Problem statement | Take the records below and set down exactly the lines from the one with "gray semicircle: (84, 15)" to the one with "cyan square: (177, 89)", ends included; do not copy the pictures.

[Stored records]
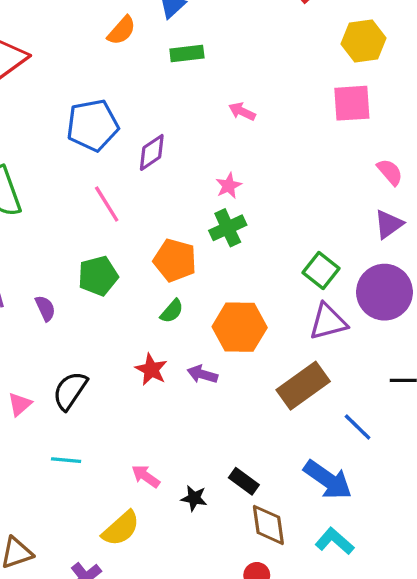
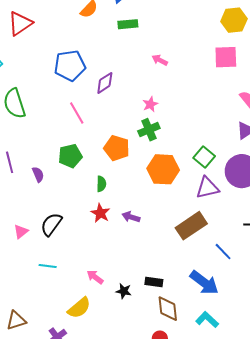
green semicircle: (172, 311) -> (101, 184), moved, turned -42
orange hexagon: (240, 327) -> (163, 169), moved
black rectangle: (244, 481) -> (154, 282), turned -30

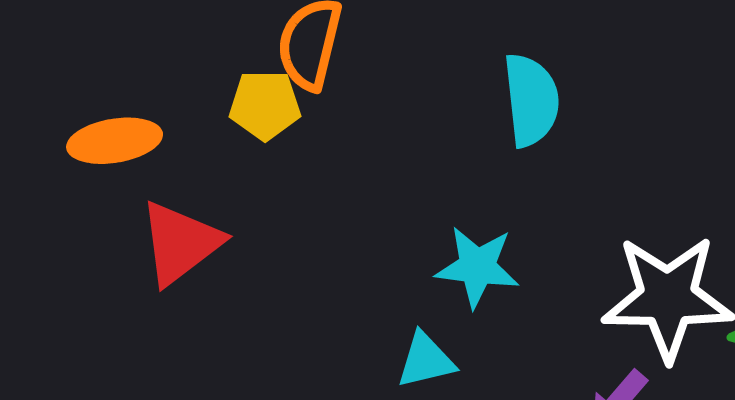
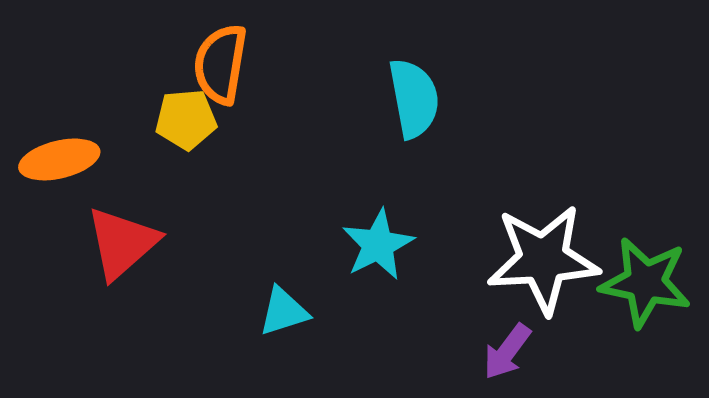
cyan star: (477, 267) -> (378, 245), turned -30
cyan triangle: (426, 360) -> (284, 312), moved

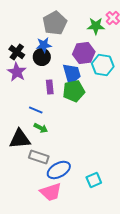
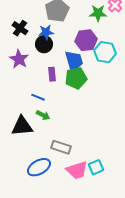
black cross: (17, 52) -> (20, 28), moved
gray rectangle: (39, 157) -> (61, 147), moved
blue ellipse: (59, 170) -> (39, 167), moved
pink trapezoid: (51, 192) -> (77, 170), moved

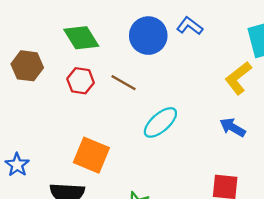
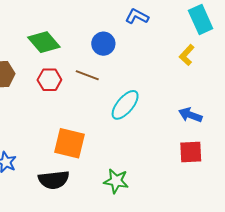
blue circle: (148, 36) -> (103, 44), moved, size x0.7
yellow L-shape: (238, 78) -> (187, 55), size x0.7
blue arrow: (233, 127) -> (190, 115), moved

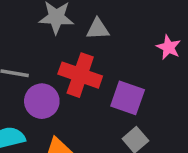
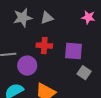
red cross: (80, 75) -> (44, 46), size x0.7

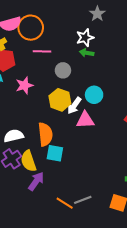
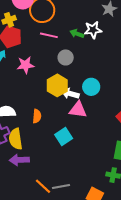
green arrow: (87, 53) -> (77, 34), moved
white arrow: (74, 105) -> (70, 94), turned 60
orange semicircle: (45, 134) -> (37, 116), size x0.6
cyan square: (55, 153) -> (64, 136), moved, turned 36
purple arrow: (36, 181) -> (19, 160), turned -138

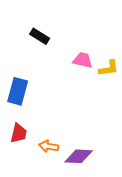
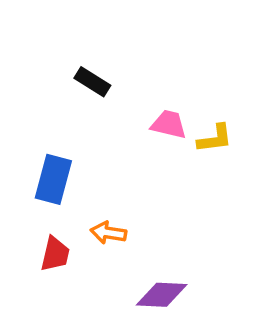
orange arrow: (49, 146) -> (108, 233), moved

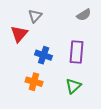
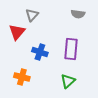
gray semicircle: (84, 15) -> (78, 14), turned 40
orange cross: (34, 82) -> (22, 77), moved

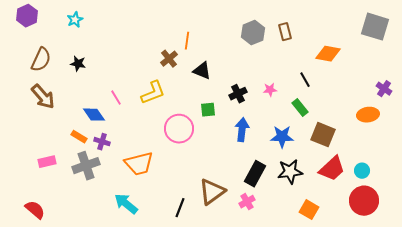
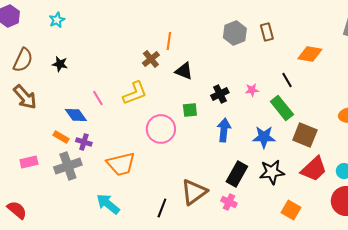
green rectangle: (300, 108) -> (282, 108), size x1.4
pink cross: (247, 202) -> (229, 202), turned -35

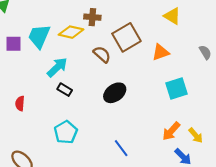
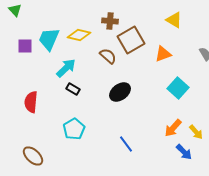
brown cross: (92, 17) -> (110, 21), moved
cyan square: (177, 89) -> (178, 88), turned -30
red semicircle: (20, 103) -> (31, 102), size x1.5

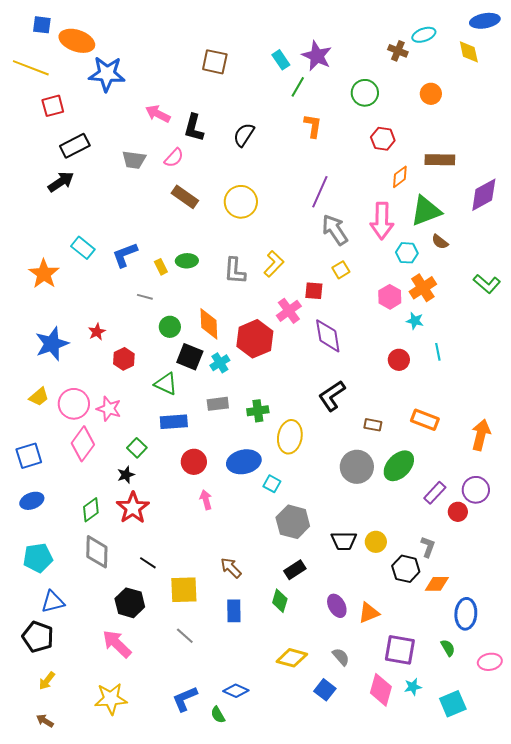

Solution to the exercise |
gray semicircle: (84, 15) -> (78, 14), turned 40
orange cross: (34, 82) -> (22, 77), moved

green rectangle: (300, 108) -> (282, 108), size x1.4
pink cross: (247, 202) -> (229, 202), turned -35

brown cross: (92, 17) -> (110, 21), moved
cyan square: (177, 89) -> (178, 88), turned -30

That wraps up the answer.